■ What you will do
Please transcribe the data exactly as shown, skipping the images.

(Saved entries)
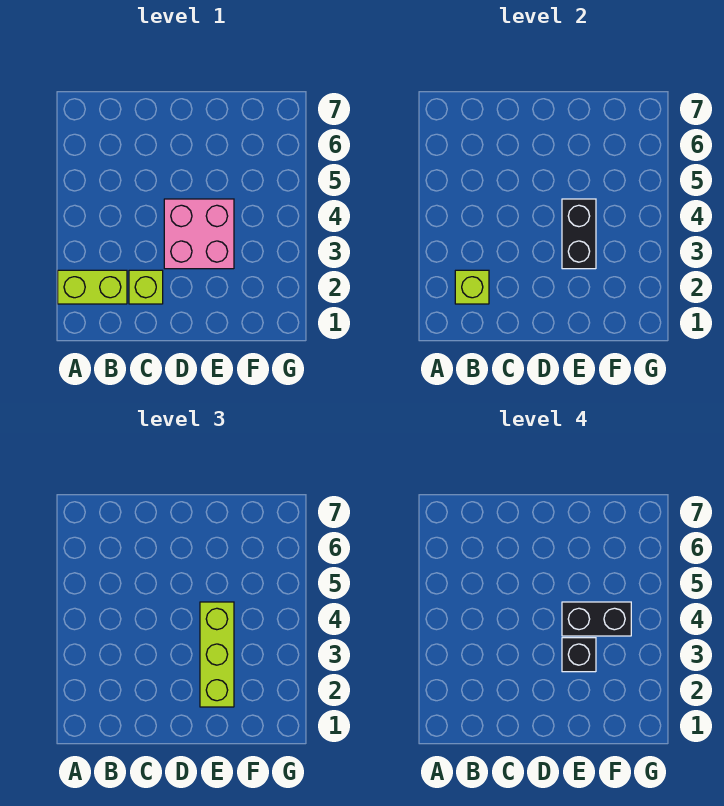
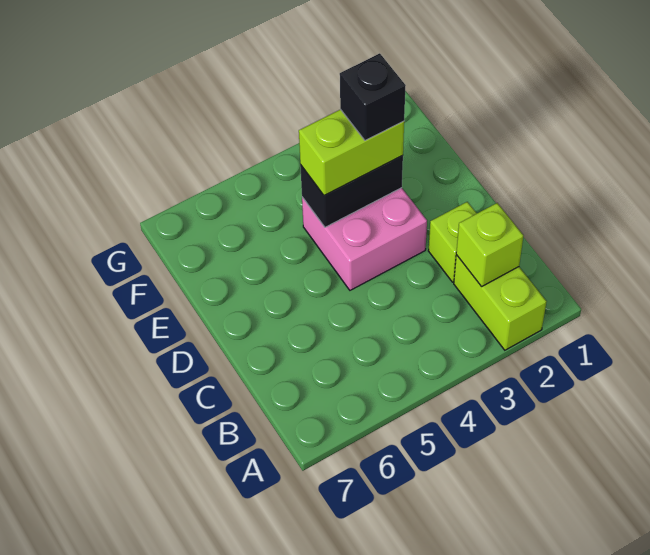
lime brick E2:E4 level 3 -> lime brick E3:E4 level 3
black brick E4:F4 level 4 -> none

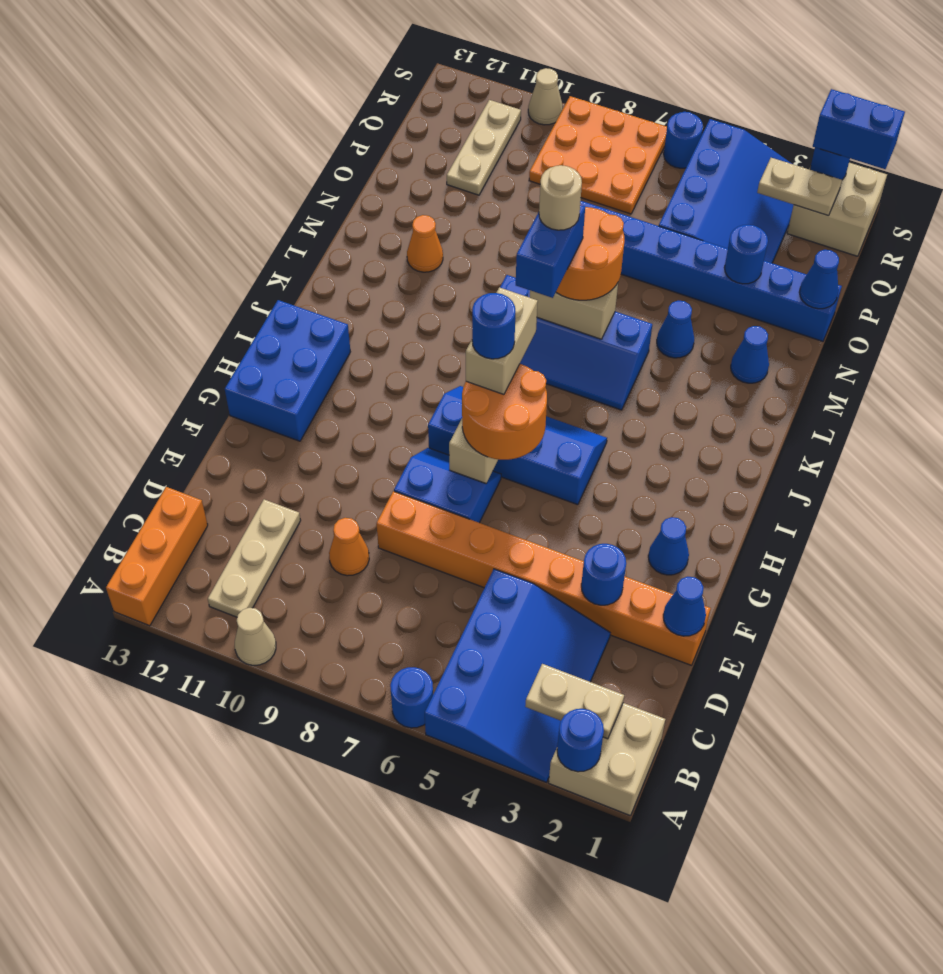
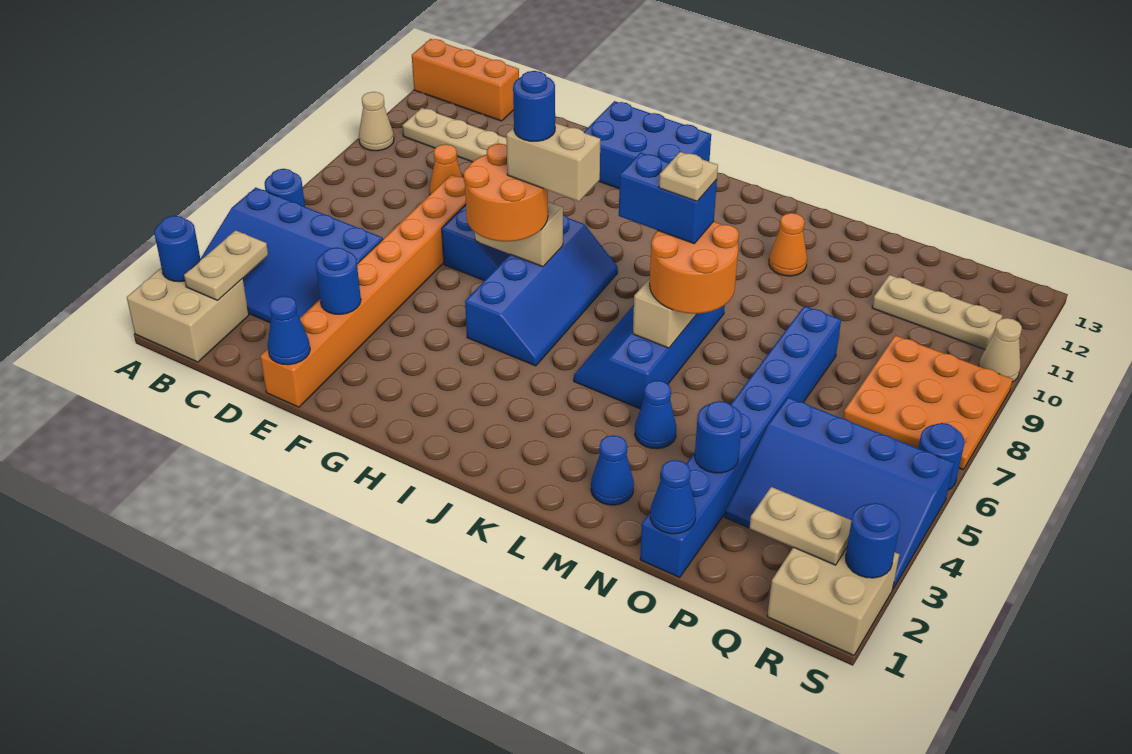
blue cone G2 level 1 -> none
tan round brick L7 level 5 -> tan plate L7 level 5
tan plate R2:R3 level 2 -> tan plate Q2:R2 level 2
blue brick S1:S2 level 3 -> none

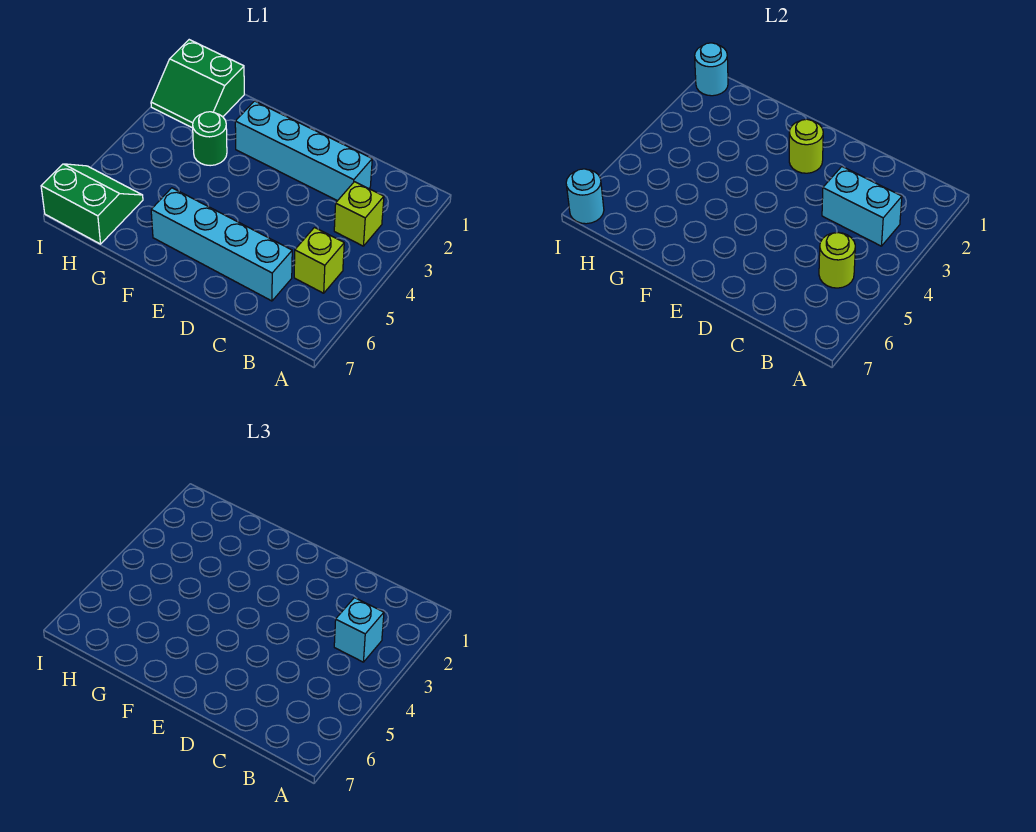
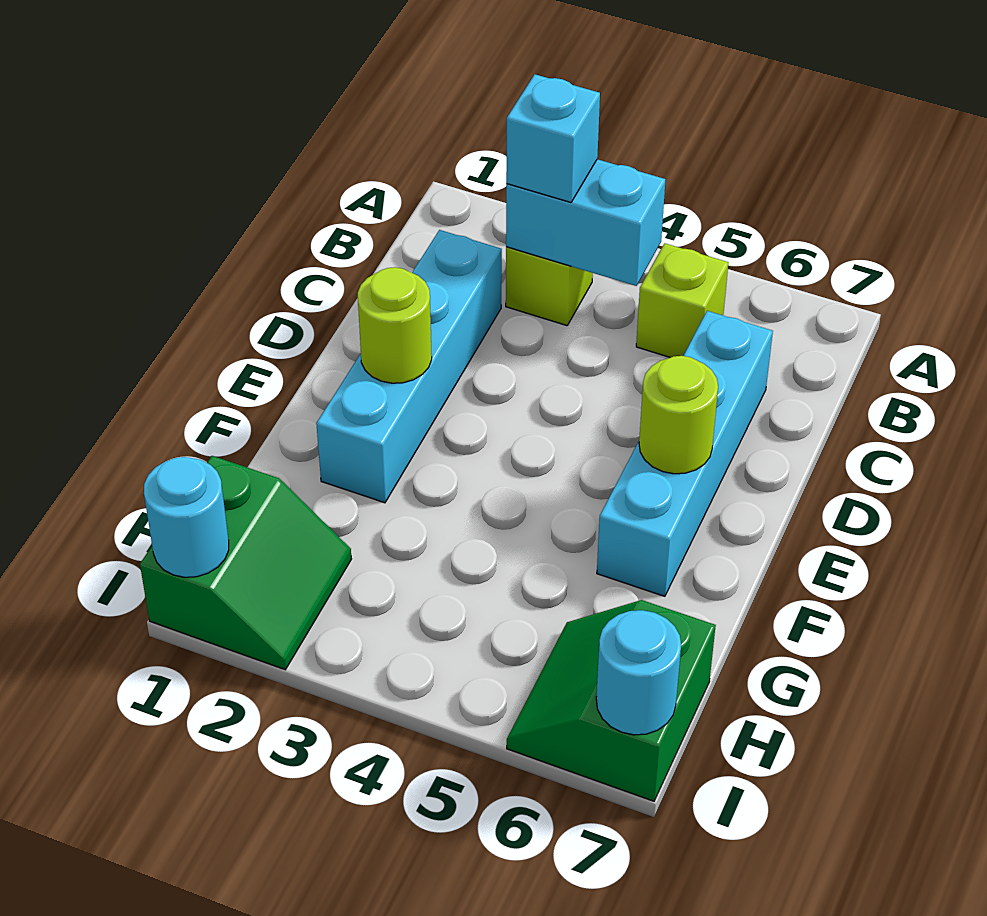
cyan brick B3:C3 level 2 -> cyan brick B3:B4 level 2
lime round brick B5 level 2 -> lime round brick E6 level 2
green round brick G3 level 1 -> none

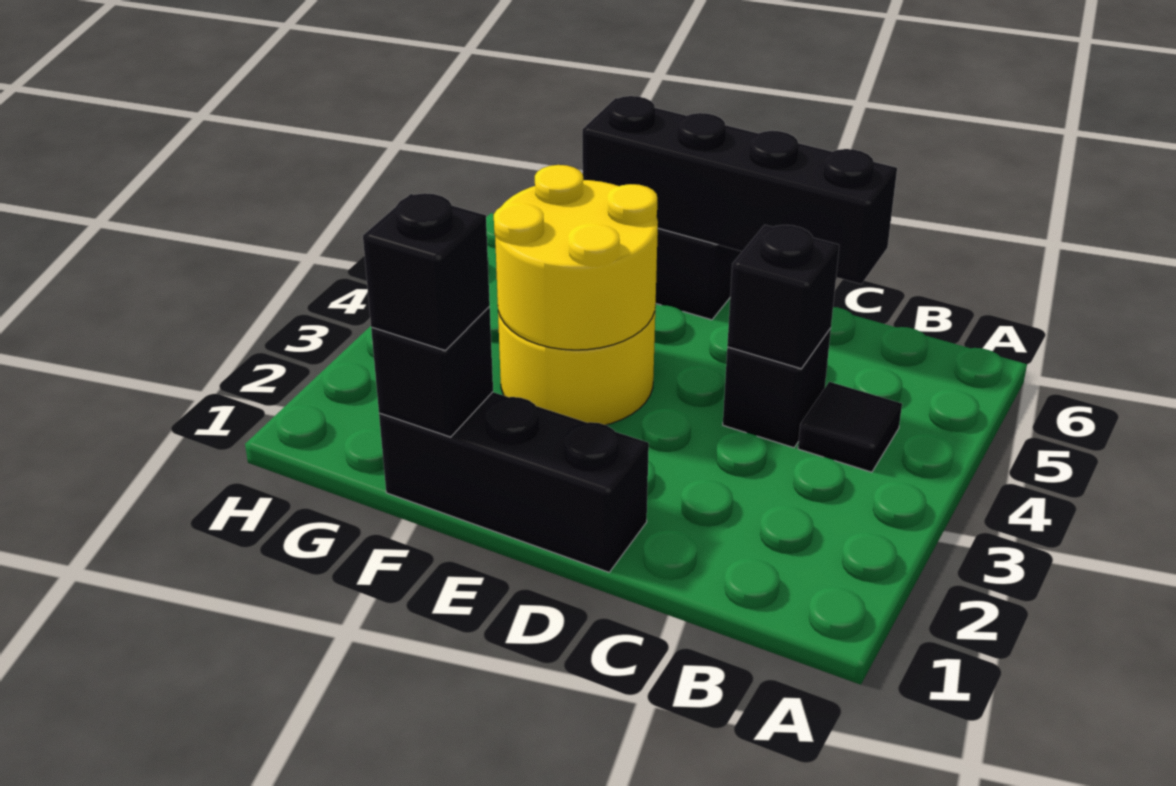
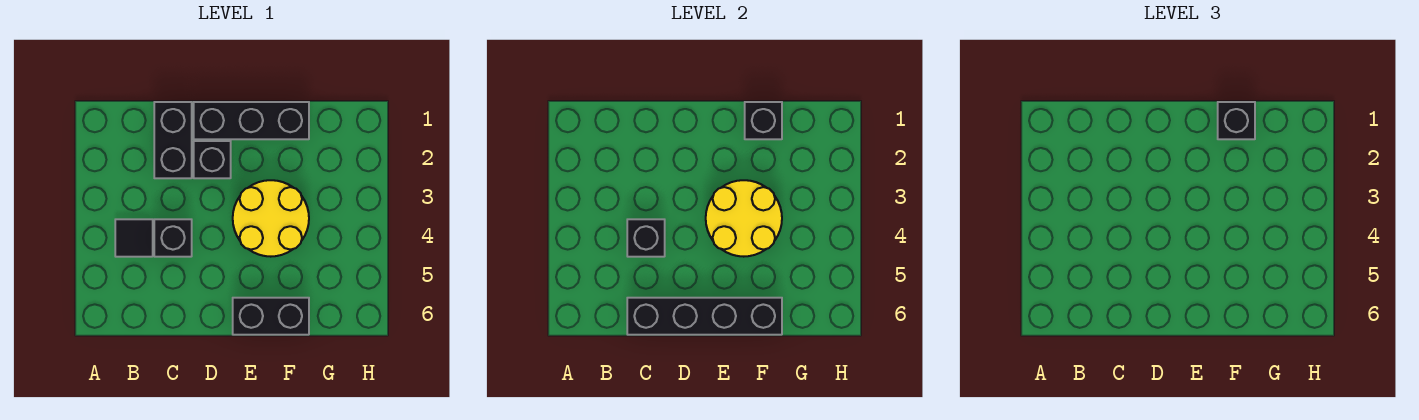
none -> black brick C1:C2 level 1
none -> black brick D2 level 1

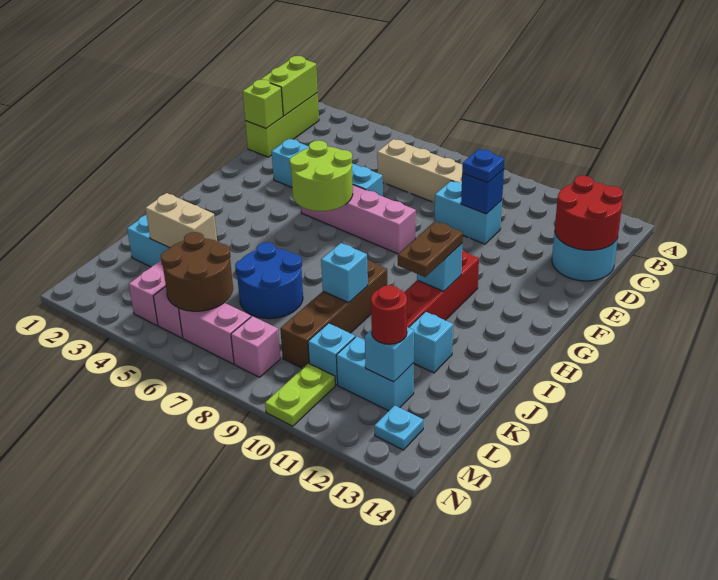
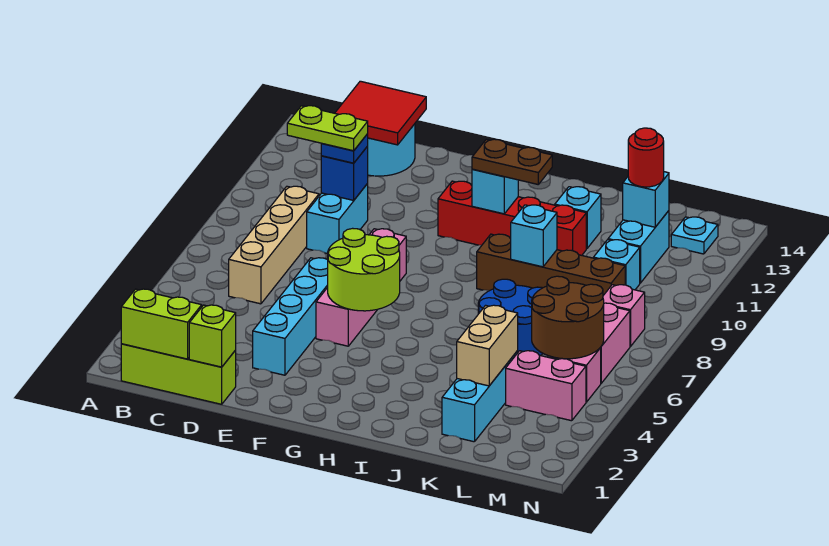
red round brick C13:D14 level 2 -> red tile C13:D14 level 2
lime plate M10:N10 level 1 -> lime plate C10:D10 level 4

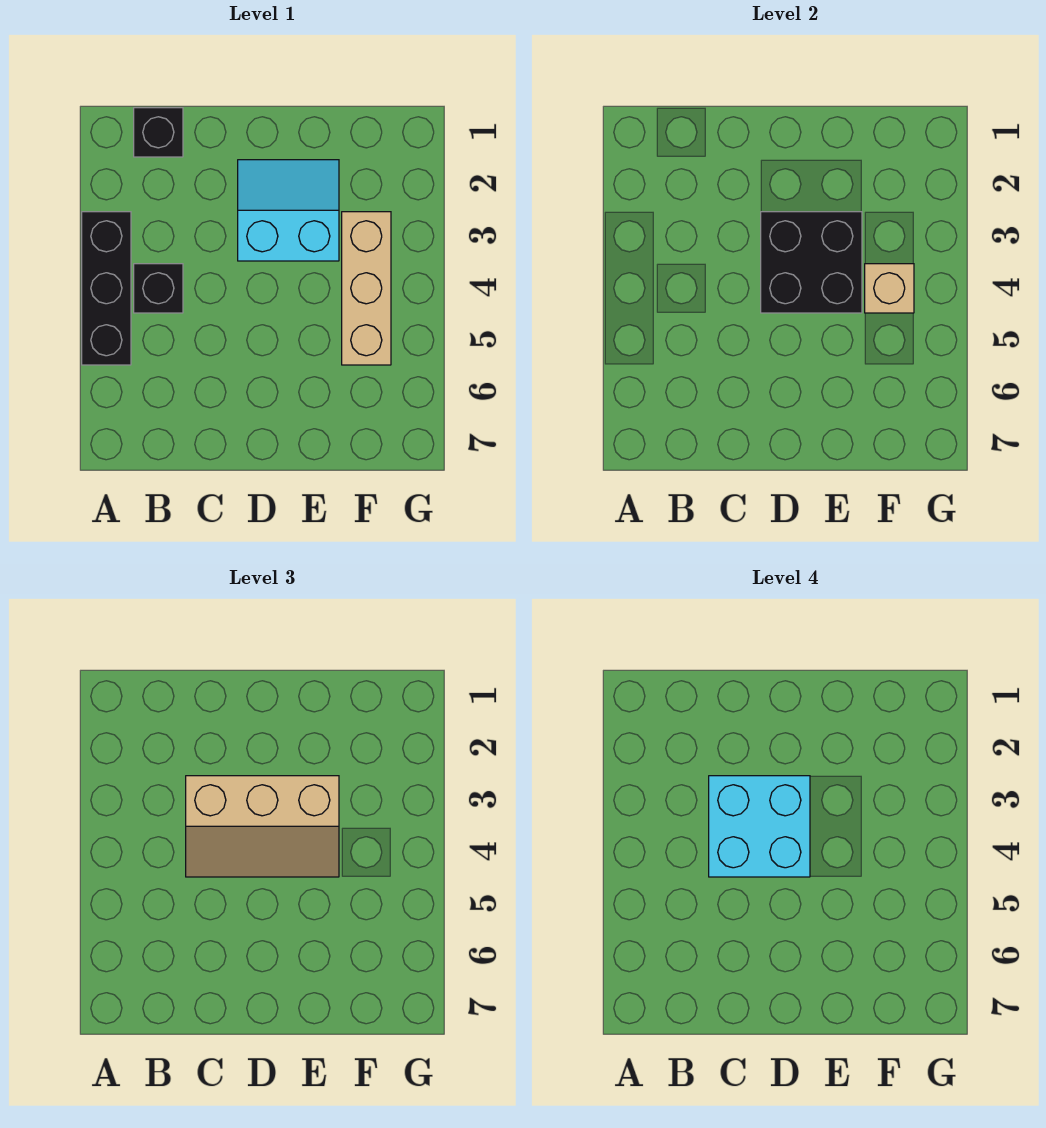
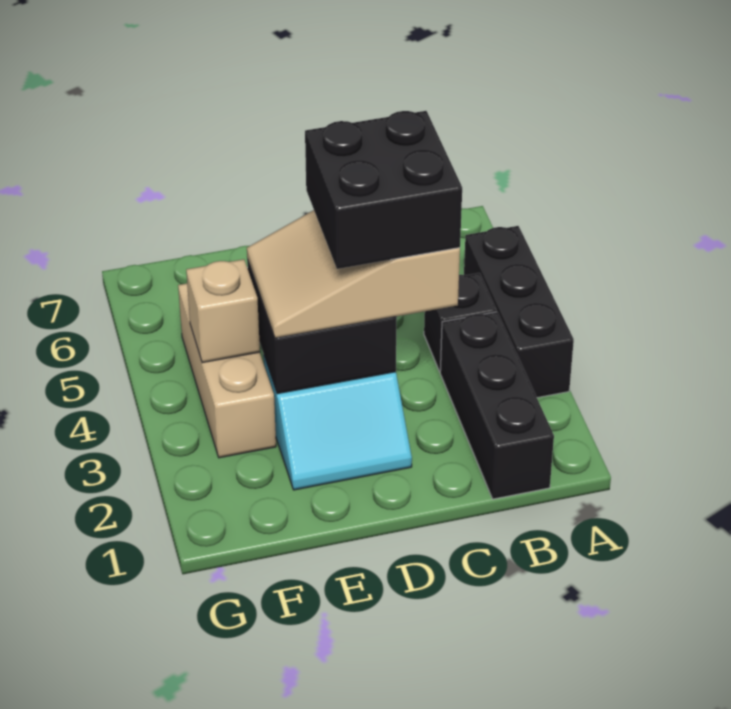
black brick B1 level 1 -> black brick B1:B3 level 1
tan slope C3:E4 level 3 top 3 -> tan slope C3:E4 level 3 top C
cyan brick C3:D4 level 4 -> black brick C3:D4 level 4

■ Completed exercise
lime brick E2:E4 level 3 -> lime brick E3:E4 level 3
black brick E4:F4 level 4 -> none

blue cone G2 level 1 -> none
tan round brick L7 level 5 -> tan plate L7 level 5
tan plate R2:R3 level 2 -> tan plate Q2:R2 level 2
blue brick S1:S2 level 3 -> none

cyan brick B3:C3 level 2 -> cyan brick B3:B4 level 2
lime round brick B5 level 2 -> lime round brick E6 level 2
green round brick G3 level 1 -> none

none -> black brick C1:C2 level 1
none -> black brick D2 level 1

red round brick C13:D14 level 2 -> red tile C13:D14 level 2
lime plate M10:N10 level 1 -> lime plate C10:D10 level 4

black brick B1 level 1 -> black brick B1:B3 level 1
tan slope C3:E4 level 3 top 3 -> tan slope C3:E4 level 3 top C
cyan brick C3:D4 level 4 -> black brick C3:D4 level 4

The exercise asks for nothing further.